[[ INPUT DATA open ]]

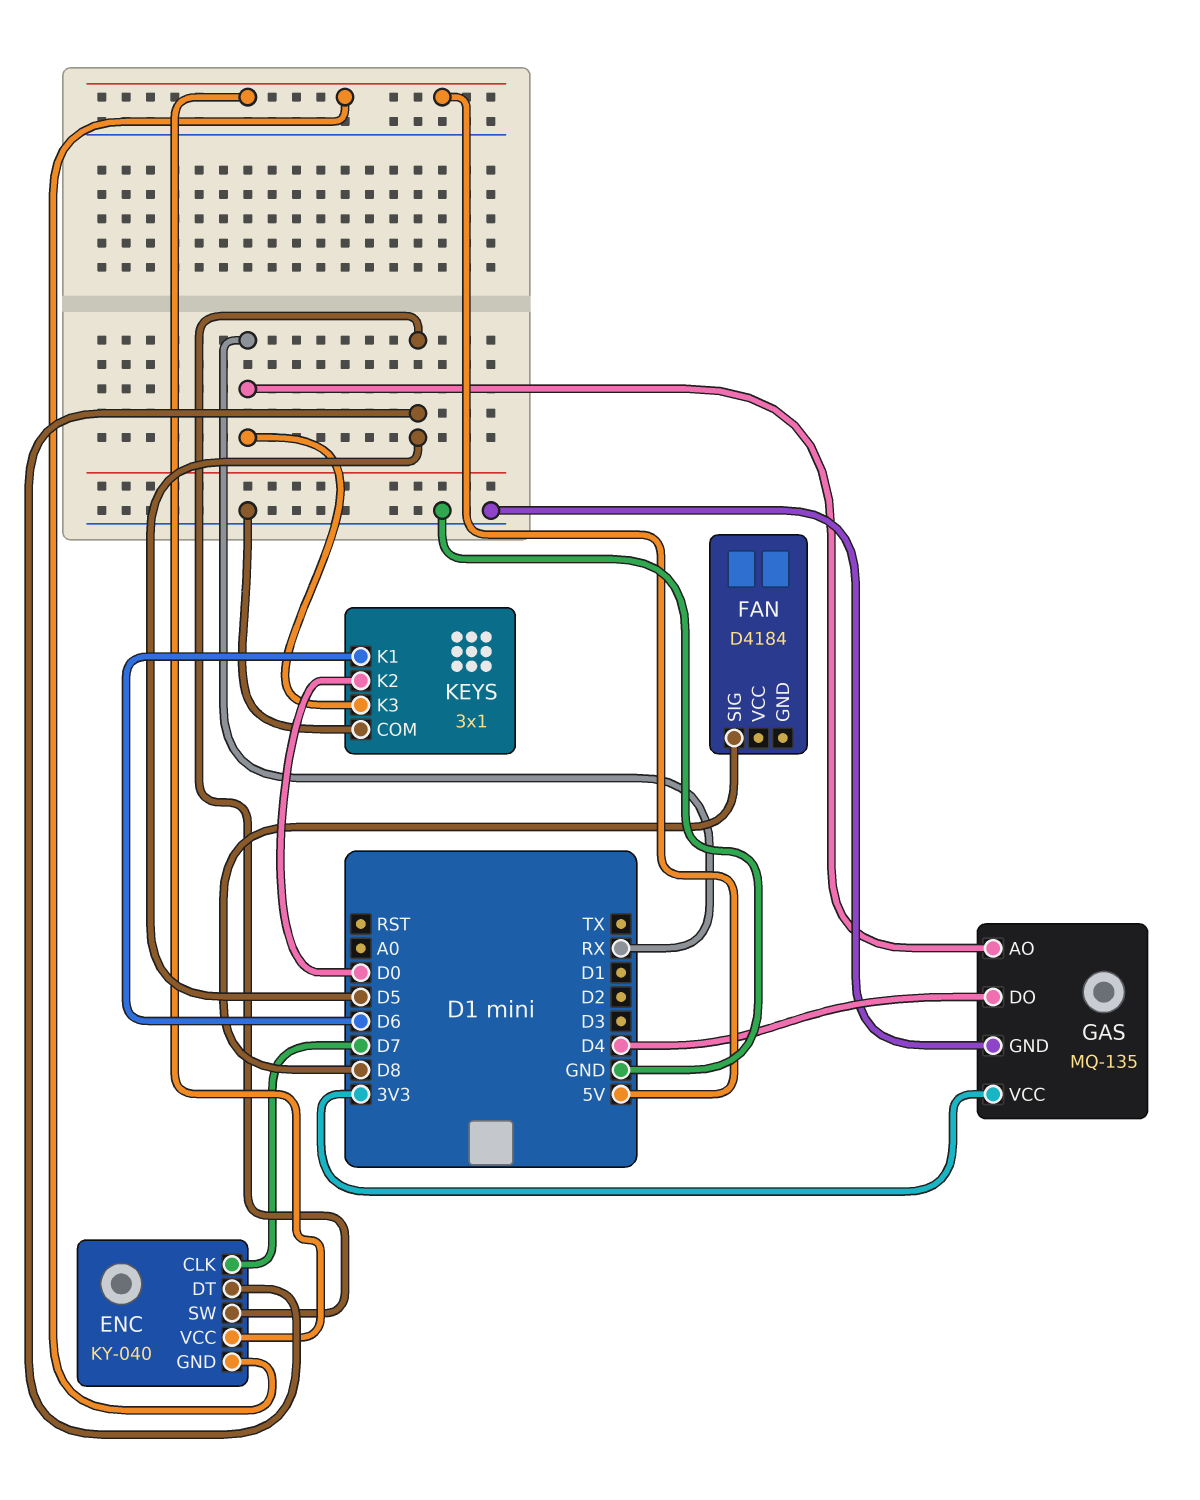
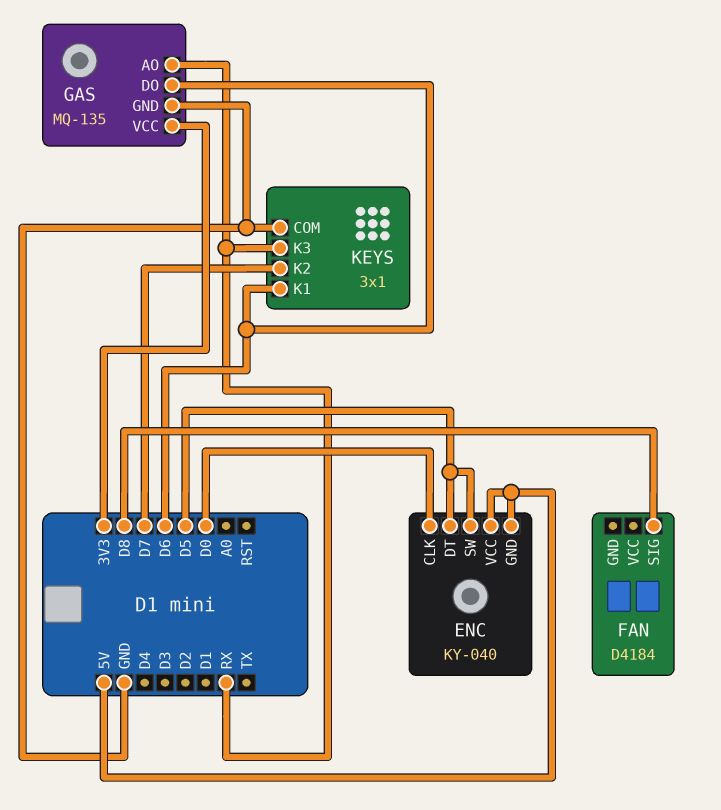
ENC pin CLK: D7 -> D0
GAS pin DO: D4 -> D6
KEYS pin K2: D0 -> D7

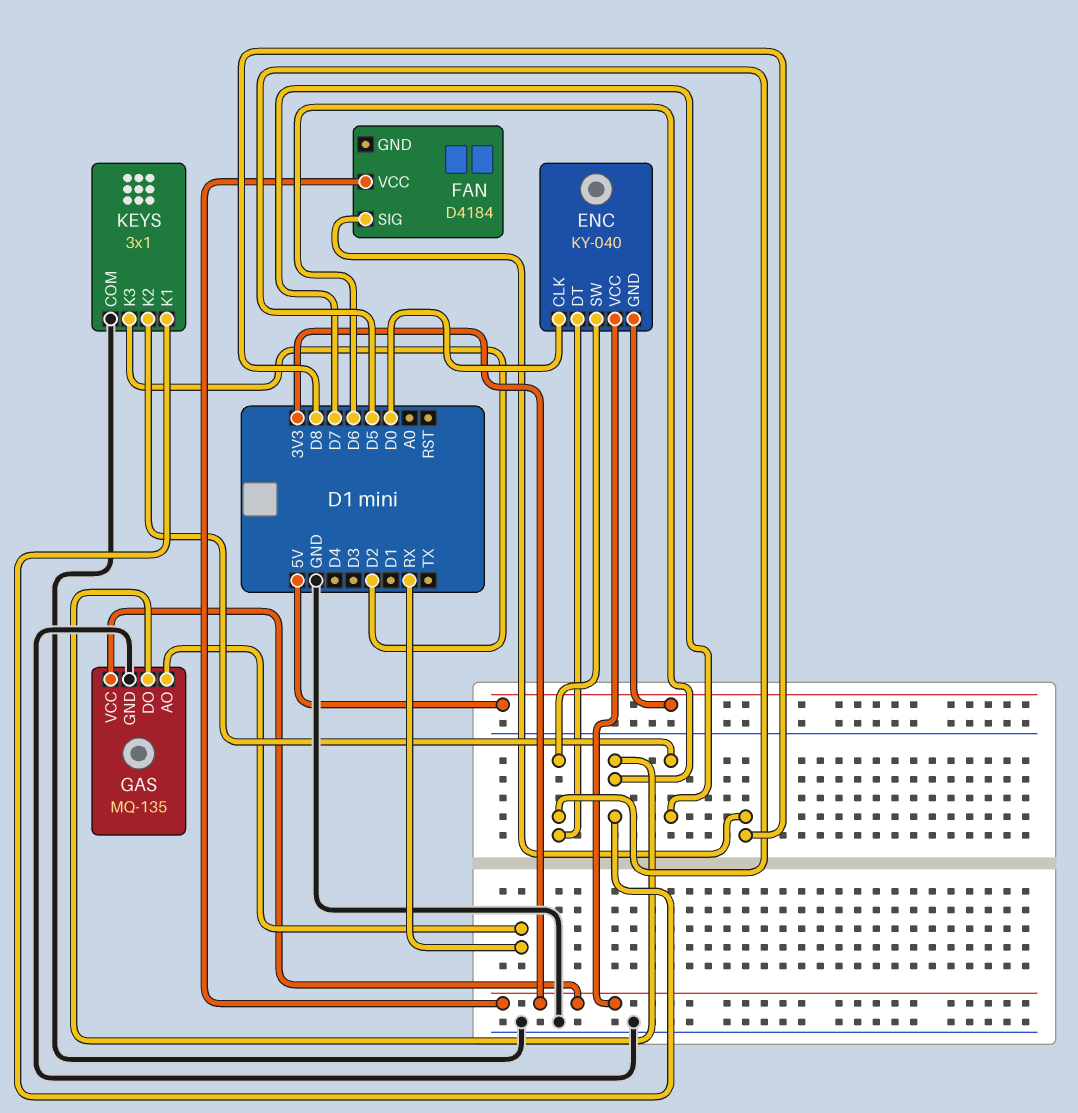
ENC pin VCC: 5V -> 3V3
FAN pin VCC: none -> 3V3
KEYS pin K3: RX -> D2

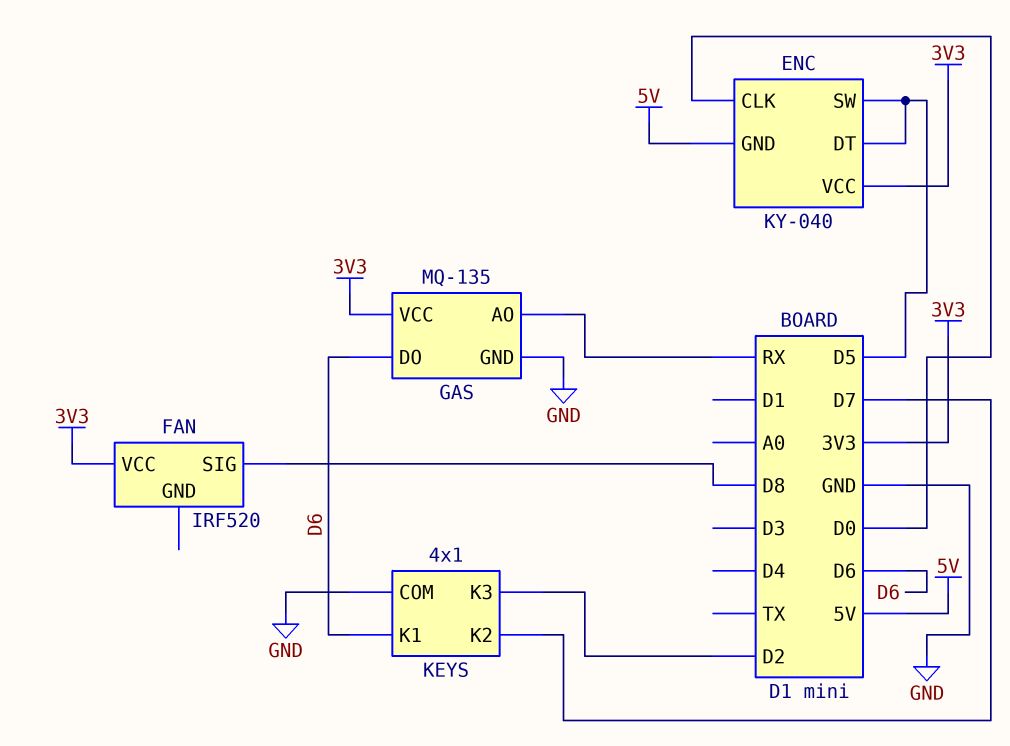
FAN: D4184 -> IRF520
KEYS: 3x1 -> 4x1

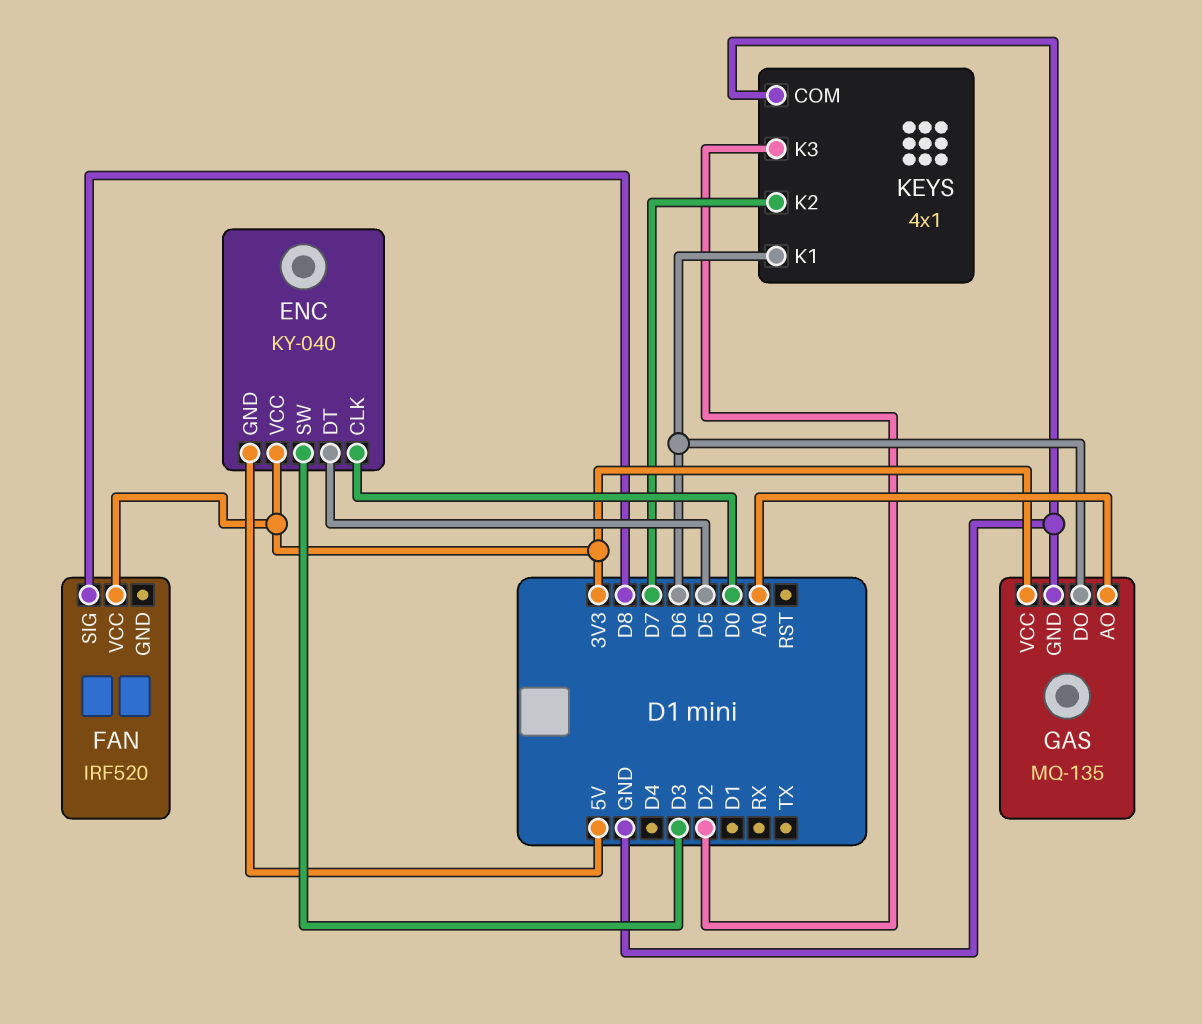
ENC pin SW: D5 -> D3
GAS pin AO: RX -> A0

[[ INPUT DATA closed ]]
[[ INPUT DATA open ]]

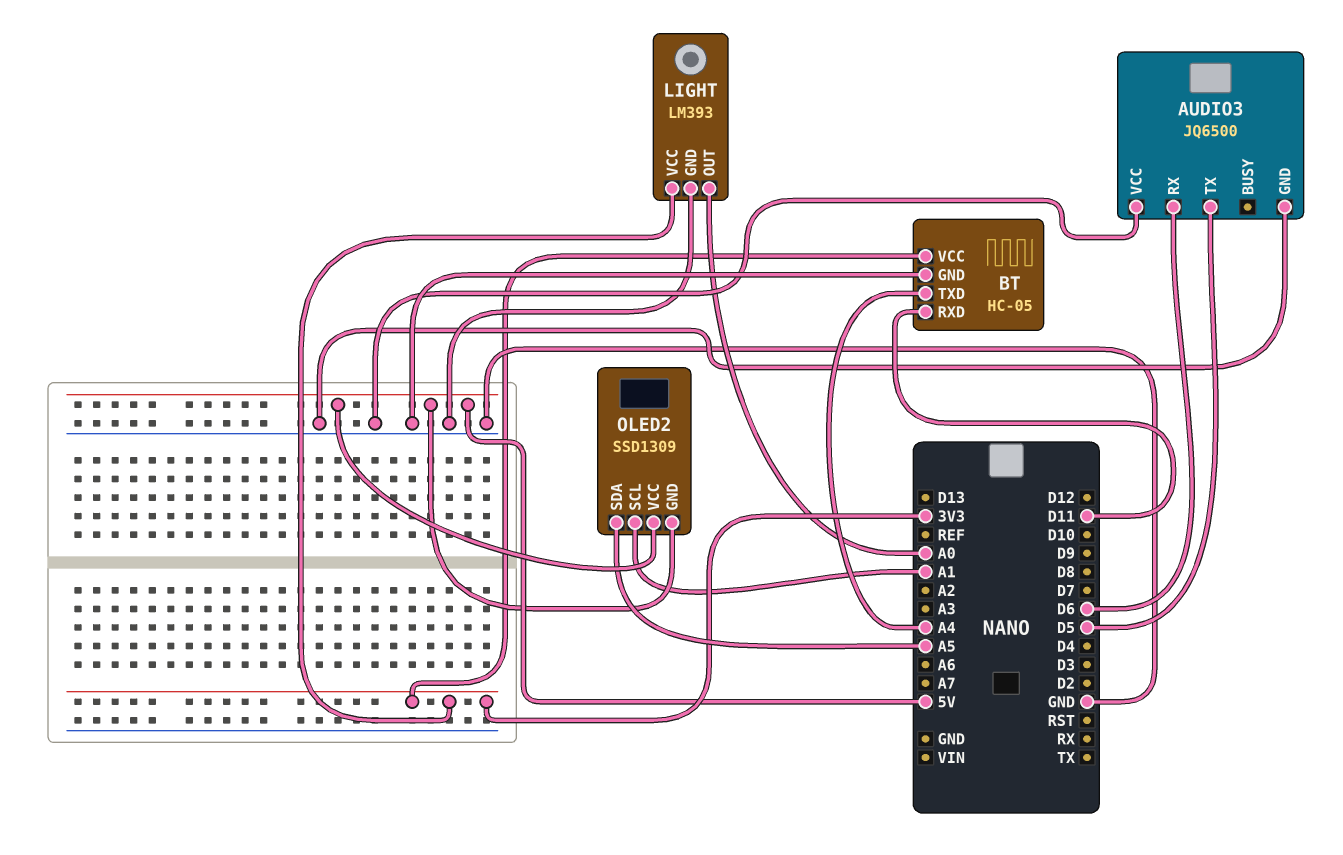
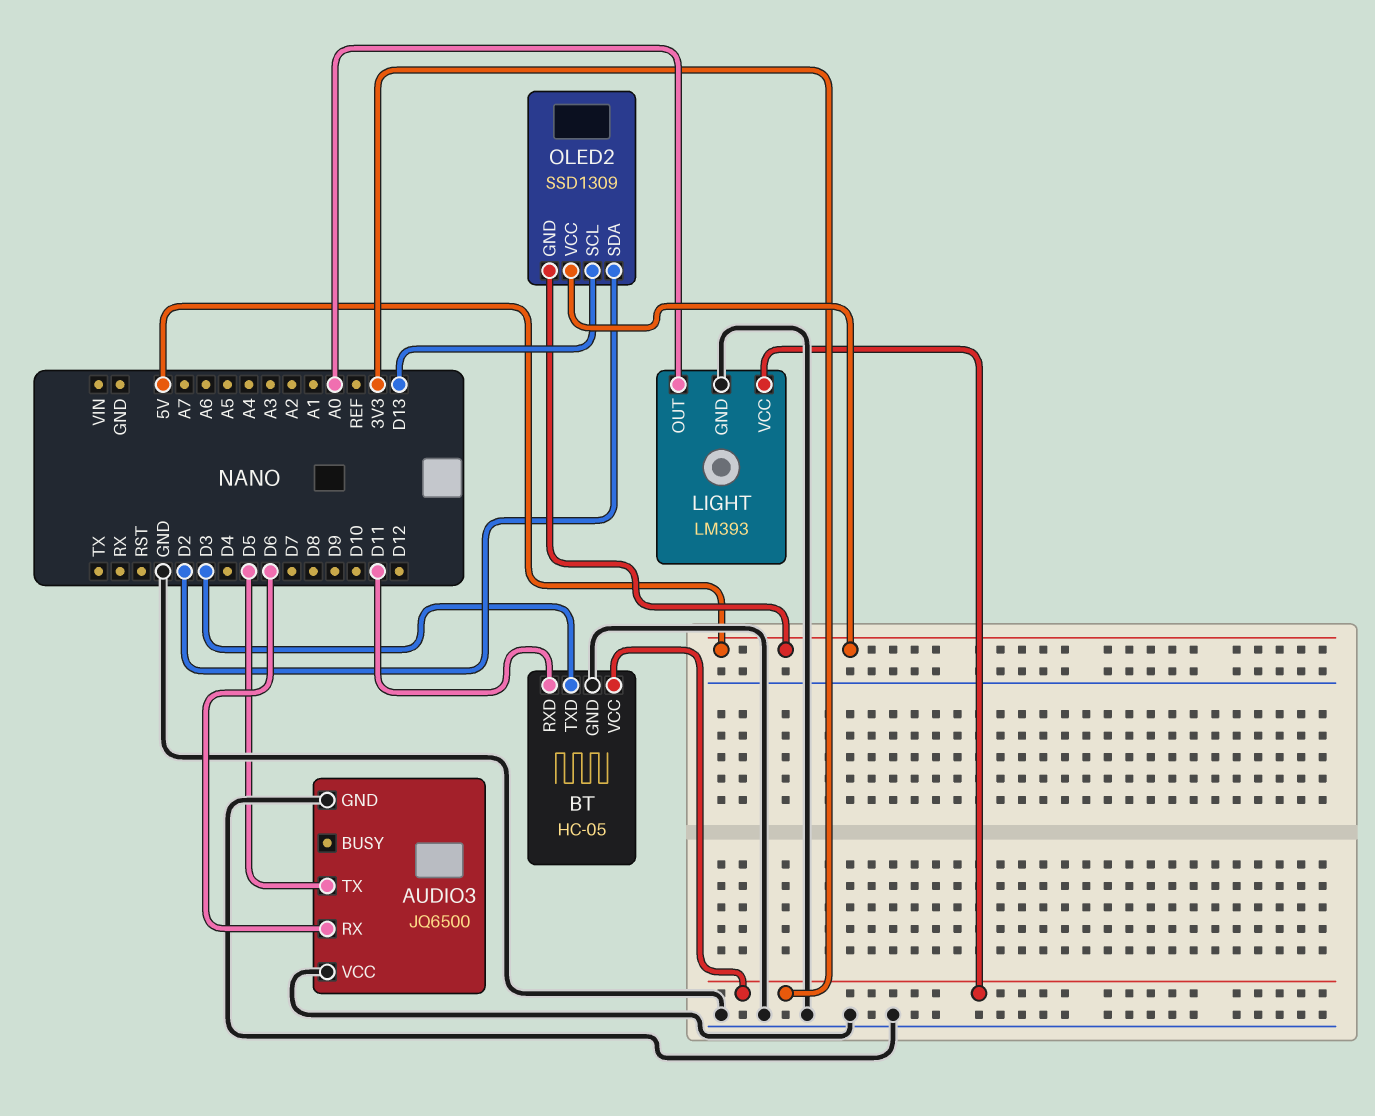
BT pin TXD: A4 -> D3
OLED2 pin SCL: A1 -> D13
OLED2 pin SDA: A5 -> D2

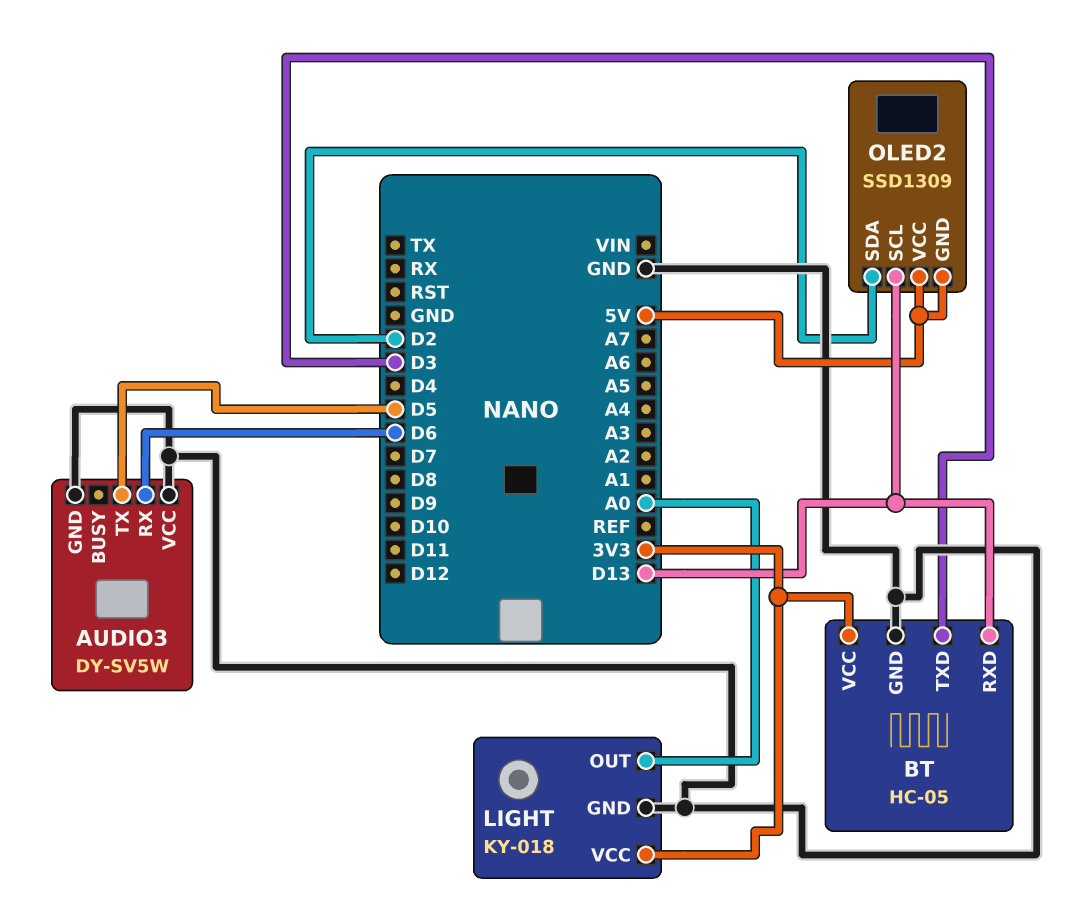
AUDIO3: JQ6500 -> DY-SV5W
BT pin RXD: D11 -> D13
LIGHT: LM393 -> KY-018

[[ INPUT DATA closed ]]

• _GOAL OF THE EXERCISE_: Send back an exact copy of only the lines from the line with "AUDIO3: JQ6500 -> DY-SV5W" up to and including the line with "LIGHT: LM393 -> KY-018" in the data above.

• _RESULT OF THE TASK_:
AUDIO3: JQ6500 -> DY-SV5W
BT pin RXD: D11 -> D13
LIGHT: LM393 -> KY-018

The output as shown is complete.